● **TASK ITEM**:
All entries below are to be reproduced exactly.

● **Version difference data**:

# # # # # # #

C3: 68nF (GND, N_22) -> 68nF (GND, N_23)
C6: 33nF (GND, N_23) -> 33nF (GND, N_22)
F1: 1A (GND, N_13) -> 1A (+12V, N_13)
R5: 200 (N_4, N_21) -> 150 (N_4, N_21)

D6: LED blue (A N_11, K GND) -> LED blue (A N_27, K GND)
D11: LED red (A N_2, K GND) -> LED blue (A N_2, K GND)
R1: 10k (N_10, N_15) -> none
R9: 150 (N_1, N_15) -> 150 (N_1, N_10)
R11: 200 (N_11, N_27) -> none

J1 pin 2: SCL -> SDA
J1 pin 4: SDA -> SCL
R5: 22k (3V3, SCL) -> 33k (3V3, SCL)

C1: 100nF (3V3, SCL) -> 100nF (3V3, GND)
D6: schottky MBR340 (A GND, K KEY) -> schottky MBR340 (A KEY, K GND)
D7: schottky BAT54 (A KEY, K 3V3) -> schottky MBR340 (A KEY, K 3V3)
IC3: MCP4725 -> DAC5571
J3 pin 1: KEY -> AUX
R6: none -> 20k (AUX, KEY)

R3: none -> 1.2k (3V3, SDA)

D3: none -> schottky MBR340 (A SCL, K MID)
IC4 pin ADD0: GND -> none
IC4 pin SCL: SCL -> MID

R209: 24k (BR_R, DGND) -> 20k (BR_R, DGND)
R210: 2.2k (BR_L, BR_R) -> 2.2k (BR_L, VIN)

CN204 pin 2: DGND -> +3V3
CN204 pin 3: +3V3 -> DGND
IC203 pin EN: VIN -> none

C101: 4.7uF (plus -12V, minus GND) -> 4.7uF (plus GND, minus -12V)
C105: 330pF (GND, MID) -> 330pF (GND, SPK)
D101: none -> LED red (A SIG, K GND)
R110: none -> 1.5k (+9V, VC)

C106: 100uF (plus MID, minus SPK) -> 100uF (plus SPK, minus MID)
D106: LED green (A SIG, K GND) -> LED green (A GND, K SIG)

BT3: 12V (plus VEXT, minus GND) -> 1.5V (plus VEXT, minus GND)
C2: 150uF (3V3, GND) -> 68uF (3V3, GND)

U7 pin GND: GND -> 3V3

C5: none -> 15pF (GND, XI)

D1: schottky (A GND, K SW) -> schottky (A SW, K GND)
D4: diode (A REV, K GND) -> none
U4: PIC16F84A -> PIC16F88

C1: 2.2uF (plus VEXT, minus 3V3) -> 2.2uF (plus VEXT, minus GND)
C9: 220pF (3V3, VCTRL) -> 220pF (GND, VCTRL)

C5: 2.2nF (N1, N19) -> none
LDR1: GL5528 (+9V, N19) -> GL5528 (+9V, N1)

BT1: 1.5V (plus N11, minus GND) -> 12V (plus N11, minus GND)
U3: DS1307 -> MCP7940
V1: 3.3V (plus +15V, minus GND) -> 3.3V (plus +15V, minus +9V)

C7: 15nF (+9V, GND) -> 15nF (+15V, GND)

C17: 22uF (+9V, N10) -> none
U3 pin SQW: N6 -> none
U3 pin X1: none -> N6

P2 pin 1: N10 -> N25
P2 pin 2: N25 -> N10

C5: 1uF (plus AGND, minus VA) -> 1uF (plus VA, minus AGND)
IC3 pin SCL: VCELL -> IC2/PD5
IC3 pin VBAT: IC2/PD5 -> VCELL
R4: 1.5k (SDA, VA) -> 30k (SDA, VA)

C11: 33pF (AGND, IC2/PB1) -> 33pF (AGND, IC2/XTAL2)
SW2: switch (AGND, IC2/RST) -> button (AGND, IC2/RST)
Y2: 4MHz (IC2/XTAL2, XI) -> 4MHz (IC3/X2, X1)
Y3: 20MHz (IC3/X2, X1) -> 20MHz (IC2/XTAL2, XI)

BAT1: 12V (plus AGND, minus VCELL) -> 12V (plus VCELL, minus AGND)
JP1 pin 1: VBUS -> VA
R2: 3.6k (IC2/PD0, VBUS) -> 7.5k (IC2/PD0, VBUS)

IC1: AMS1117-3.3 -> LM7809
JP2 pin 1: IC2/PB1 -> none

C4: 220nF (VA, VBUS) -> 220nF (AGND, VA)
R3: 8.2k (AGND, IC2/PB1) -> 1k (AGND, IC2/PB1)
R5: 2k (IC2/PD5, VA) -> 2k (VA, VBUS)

# # # # # # #

● **REPLY TO THE EXERCISE**:
C3: 68nF (GND, N_22) -> 68nF (GND, N_23)
C6: 33nF (GND, N_23) -> 33nF (GND, N_22)
F1: 1A (GND, N_13) -> 1A (+12V, N_13)
R5: 200 (N_4, N_21) -> 150 (N_4, N_21)

D6: LED blue (A N_11, K GND) -> LED blue (A N_27, K GND)
D11: LED red (A N_2, K GND) -> LED blue (A N_2, K GND)
R1: 10k (N_10, N_15) -> none
R9: 150 (N_1, N_15) -> 150 (N_1, N_10)
R11: 200 (N_11, N_27) -> none

J1 pin 2: SCL -> SDA
J1 pin 4: SDA -> SCL
R5: 22k (3V3, SCL) -> 33k (3V3, SCL)

C1: 100nF (3V3, SCL) -> 100nF (3V3, GND)
D6: schottky MBR340 (A GND, K KEY) -> schottky MBR340 (A KEY, K GND)
D7: schottky BAT54 (A KEY, K 3V3) -> schottky MBR340 (A KEY, K 3V3)
IC3: MCP4725 -> DAC5571
J3 pin 1: KEY -> AUX
R6: none -> 20k (AUX, KEY)

R3: none -> 1.2k (3V3, SDA)

D3: none -> schottky MBR340 (A SCL, K MID)
IC4 pin ADD0: GND -> none
IC4 pin SCL: SCL -> MID

R209: 24k (BR_R, DGND) -> 20k (BR_R, DGND)
R210: 2.2k (BR_L, BR_R) -> 2.2k (BR_L, VIN)

CN204 pin 2: DGND -> +3V3
CN204 pin 3: +3V3 -> DGND
IC203 pin EN: VIN -> none

C101: 4.7uF (plus -12V, minus GND) -> 4.7uF (plus GND, minus -12V)
C105: 330pF (GND, MID) -> 330pF (GND, SPK)
D101: none -> LED red (A SIG, K GND)
R110: none -> 1.5k (+9V, VC)

C106: 100uF (plus MID, minus SPK) -> 100uF (plus SPK, minus MID)
D106: LED green (A SIG, K GND) -> LED green (A GND, K SIG)

BT3: 12V (plus VEXT, minus GND) -> 1.5V (plus VEXT, minus GND)
C2: 150uF (3V3, GND) -> 68uF (3V3, GND)

U7 pin GND: GND -> 3V3

C5: none -> 15pF (GND, XI)

D1: schottky (A GND, K SW) -> schottky (A SW, K GND)
D4: diode (A REV, K GND) -> none
U4: PIC16F84A -> PIC16F88

C1: 2.2uF (plus VEXT, minus 3V3) -> 2.2uF (plus VEXT, minus GND)
C9: 220pF (3V3, VCTRL) -> 220pF (GND, VCTRL)

C5: 2.2nF (N1, N19) -> none
LDR1: GL5528 (+9V, N19) -> GL5528 (+9V, N1)

BT1: 1.5V (plus N11, minus GND) -> 12V (plus N11, minus GND)
U3: DS1307 -> MCP7940
V1: 3.3V (plus +15V, minus GND) -> 3.3V (plus +15V, minus +9V)

C7: 15nF (+9V, GND) -> 15nF (+15V, GND)

C17: 22uF (+9V, N10) -> none
U3 pin SQW: N6 -> none
U3 pin X1: none -> N6

P2 pin 1: N10 -> N25
P2 pin 2: N25 -> N10

C5: 1uF (plus AGND, minus VA) -> 1uF (plus VA, minus AGND)
IC3 pin SCL: VCELL -> IC2/PD5
IC3 pin VBAT: IC2/PD5 -> VCELL
R4: 1.5k (SDA, VA) -> 30k (SDA, VA)

C11: 33pF (AGND, IC2/PB1) -> 33pF (AGND, IC2/XTAL2)
SW2: switch (AGND, IC2/RST) -> button (AGND, IC2/RST)
Y2: 4MHz (IC2/XTAL2, XI) -> 4MHz (IC3/X2, X1)
Y3: 20MHz (IC3/X2, X1) -> 20MHz (IC2/XTAL2, XI)

BAT1: 12V (plus AGND, minus VCELL) -> 12V (plus VCELL, minus AGND)
JP1 pin 1: VBUS -> VA
R2: 3.6k (IC2/PD0, VBUS) -> 7.5k (IC2/PD0, VBUS)

IC1: AMS1117-3.3 -> LM7809
JP2 pin 1: IC2/PB1 -> none

C4: 220nF (VA, VBUS) -> 220nF (AGND, VA)
R3: 8.2k (AGND, IC2/PB1) -> 1k (AGND, IC2/PB1)
R5: 2k (IC2/PD5, VA) -> 2k (VA, VBUS)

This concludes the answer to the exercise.